Record excerpts: Begin
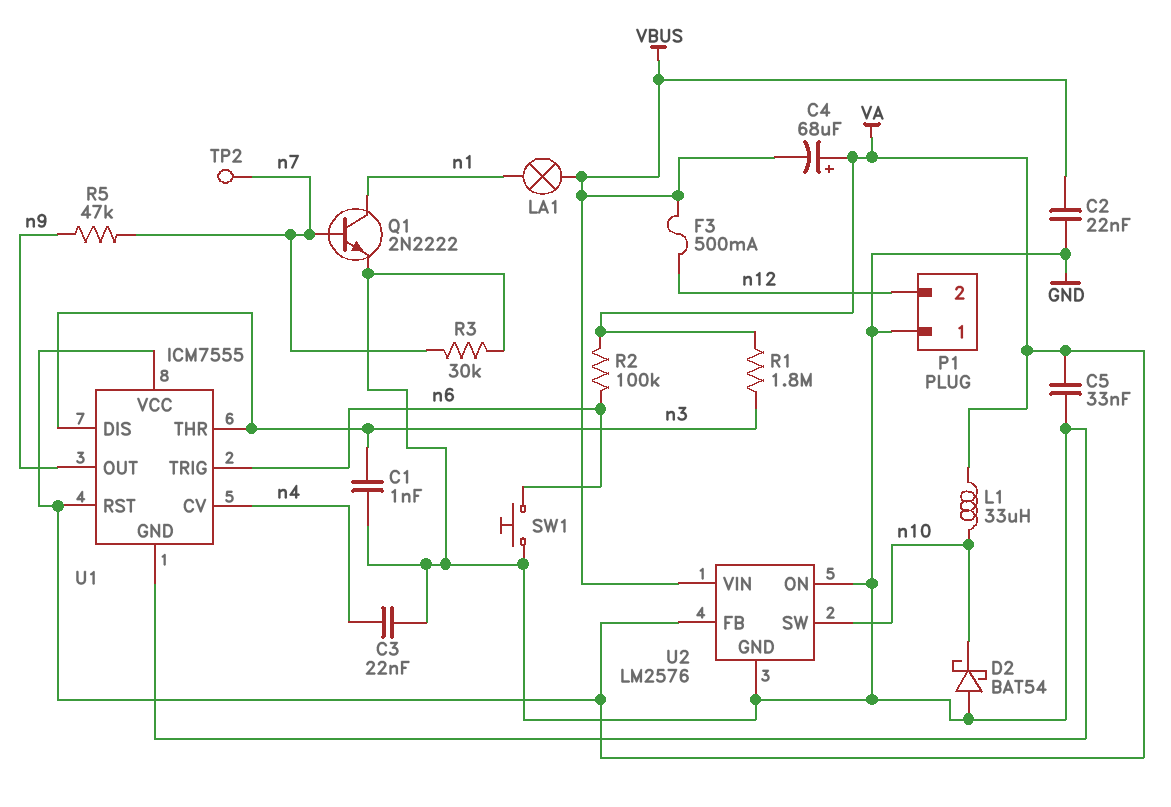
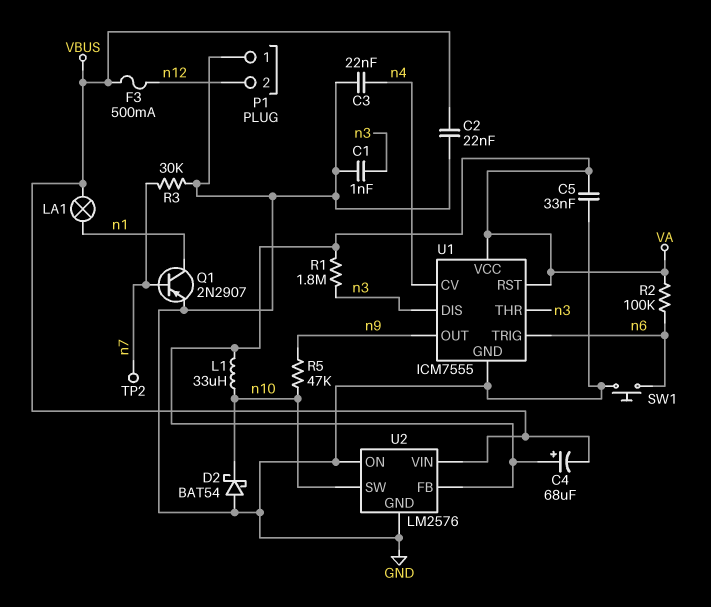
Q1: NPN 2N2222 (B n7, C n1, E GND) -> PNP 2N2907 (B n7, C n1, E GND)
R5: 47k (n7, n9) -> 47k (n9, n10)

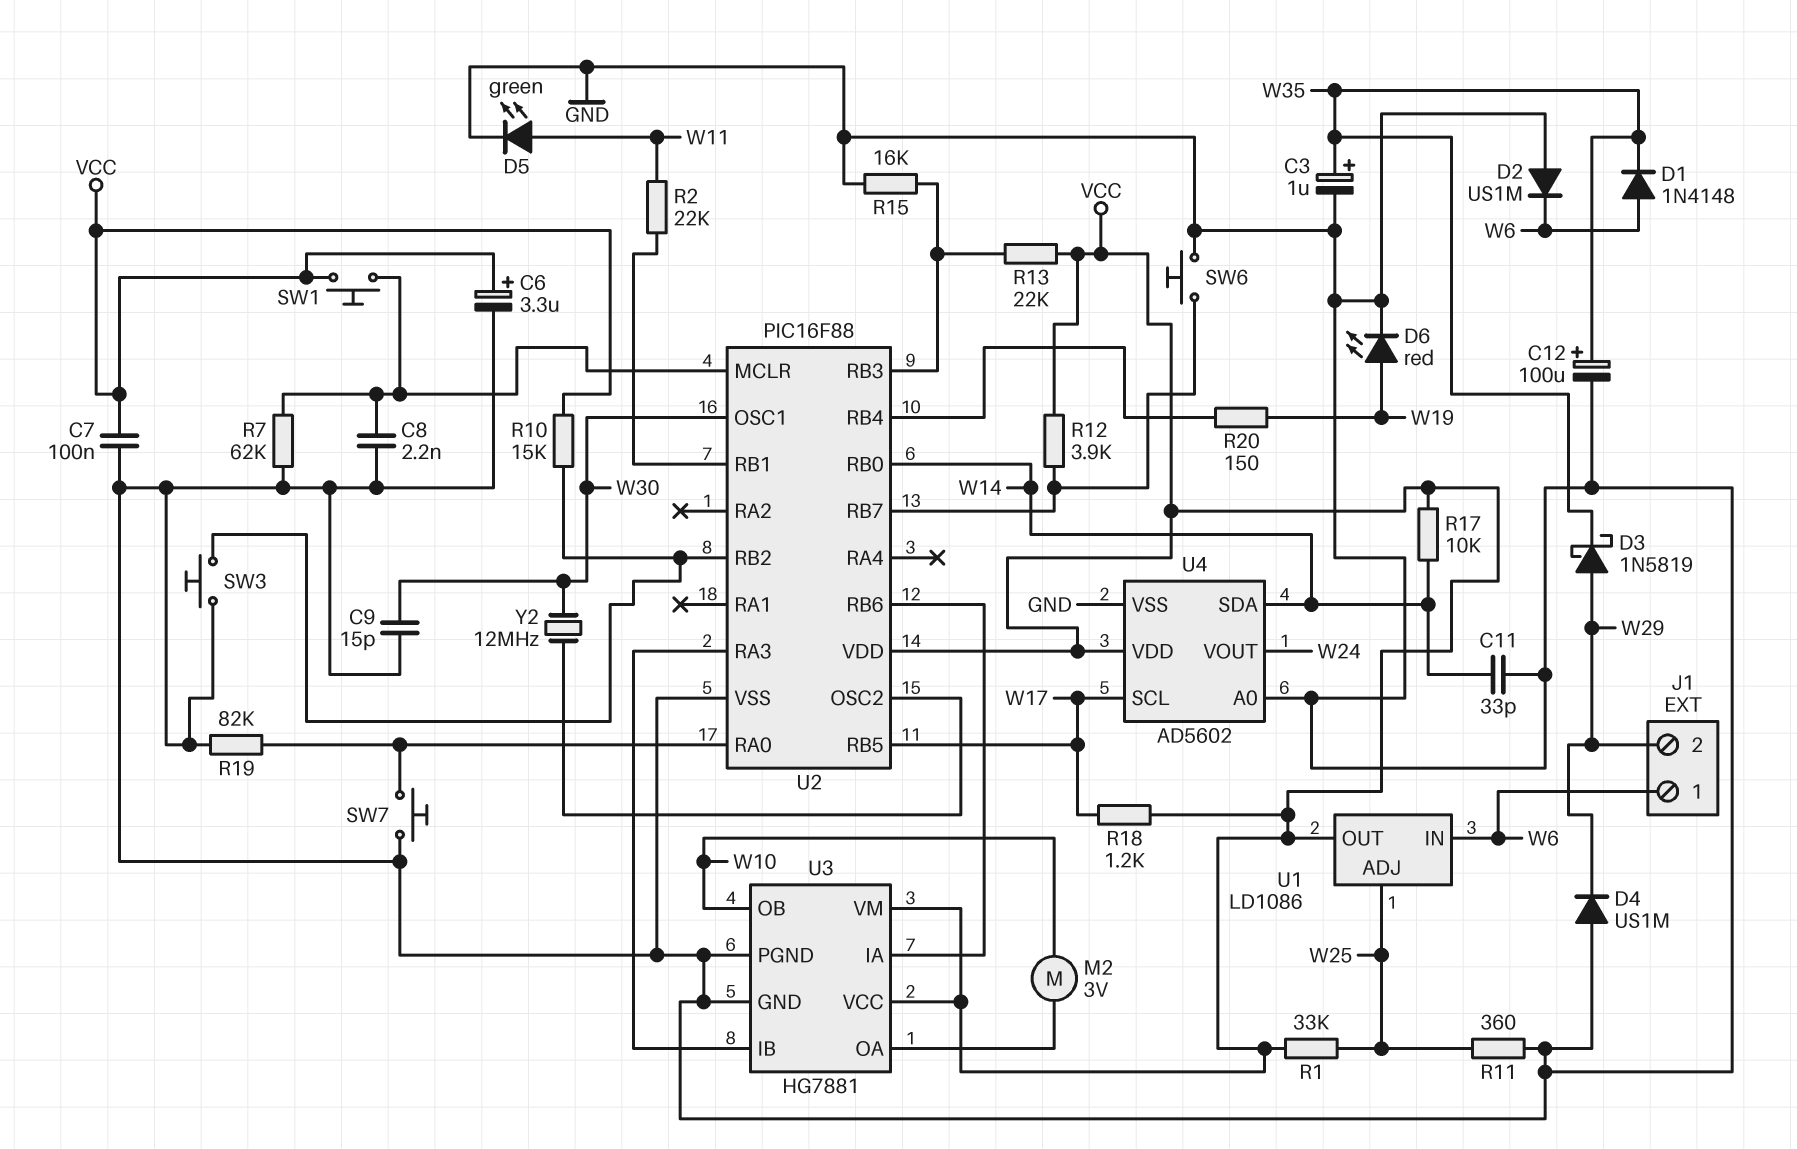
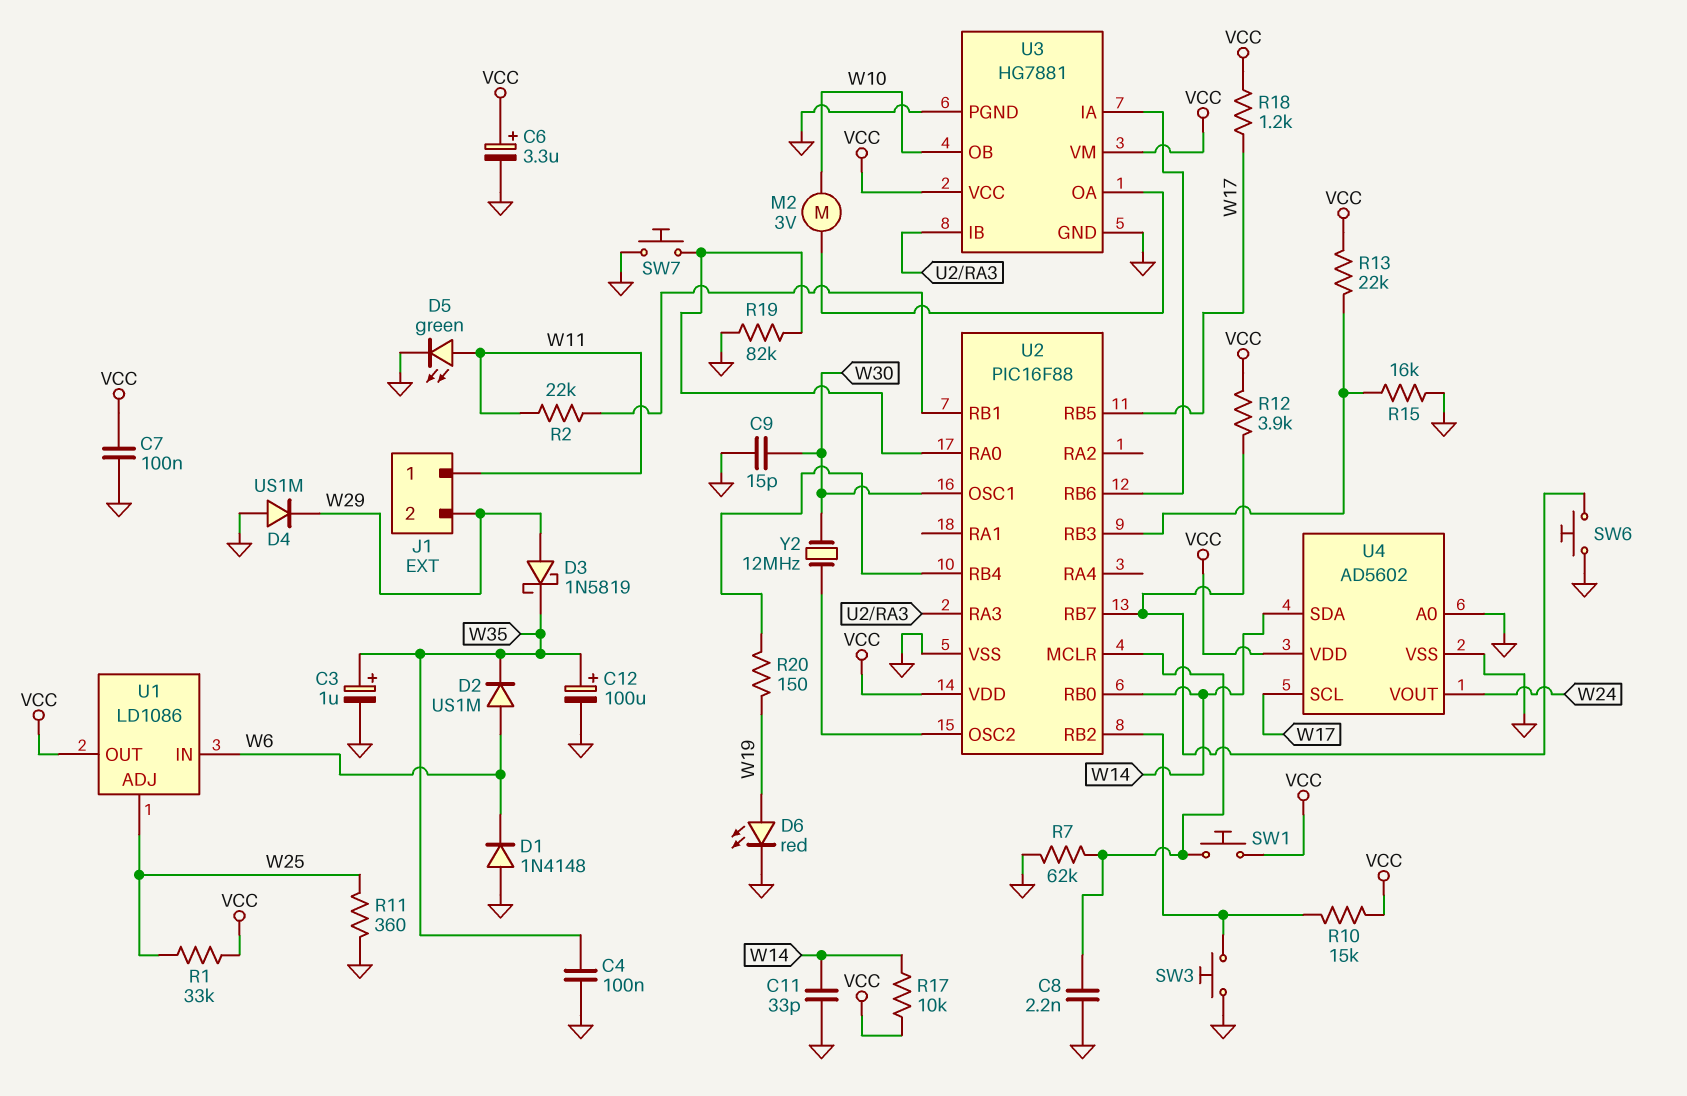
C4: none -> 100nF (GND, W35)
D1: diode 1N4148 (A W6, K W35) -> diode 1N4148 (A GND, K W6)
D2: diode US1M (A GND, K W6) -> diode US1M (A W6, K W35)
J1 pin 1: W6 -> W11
Record excerpts: End
- What is being asked
Each of the lines from the one holding "D1: diode 1N4148" through the final line of the entries is to be set down exactly, and no others.

- Task response
D1: diode 1N4148 (A W6, K W35) -> diode 1N4148 (A GND, K W6)
D2: diode US1M (A GND, K W6) -> diode US1M (A W6, K W35)
J1 pin 1: W6 -> W11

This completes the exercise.